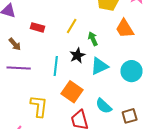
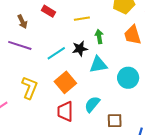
yellow line: (72, 26) -> (82, 19), turned 35
cyan line: (56, 66) -> (56, 53), turned 36
cyan semicircle: (104, 106) -> (92, 104), turned 72

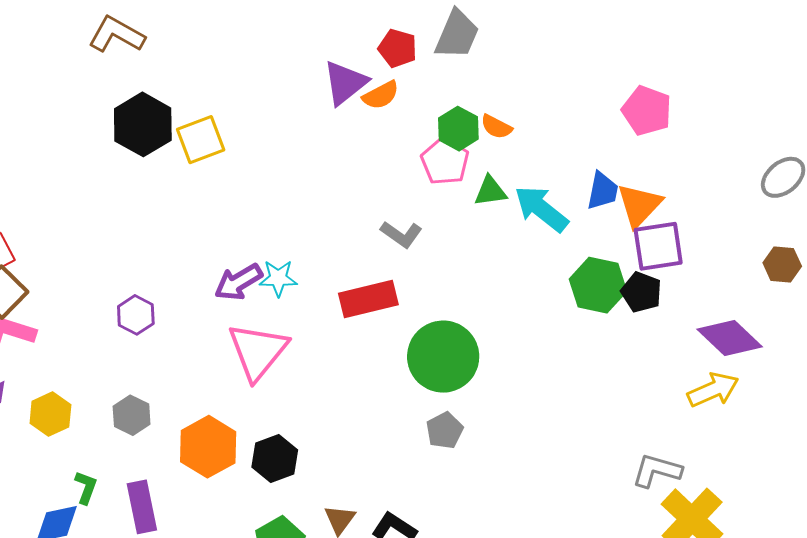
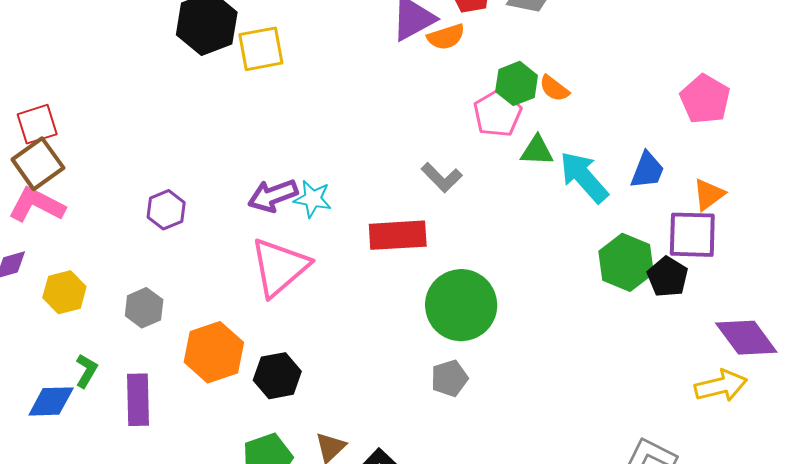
orange triangle: (639, 205) -> (709, 194), moved, size x0.7

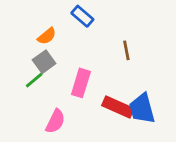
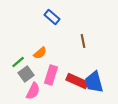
orange semicircle: (47, 36) -> (40, 53), moved
gray square: (44, 62) -> (26, 74), moved
pink rectangle: (81, 83) -> (51, 75), moved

§ §

What to work on:
Go through the entries above and print each one exactly, minus the pictures.

Response area:
yellow line: (72, 26) -> (82, 19), turned 35
cyan line: (56, 66) -> (56, 53), turned 36
cyan semicircle: (104, 106) -> (92, 104), turned 72

orange triangle: (639, 205) -> (709, 194), moved, size x0.7

orange semicircle: (47, 36) -> (40, 53), moved
gray square: (44, 62) -> (26, 74), moved
pink rectangle: (81, 83) -> (51, 75), moved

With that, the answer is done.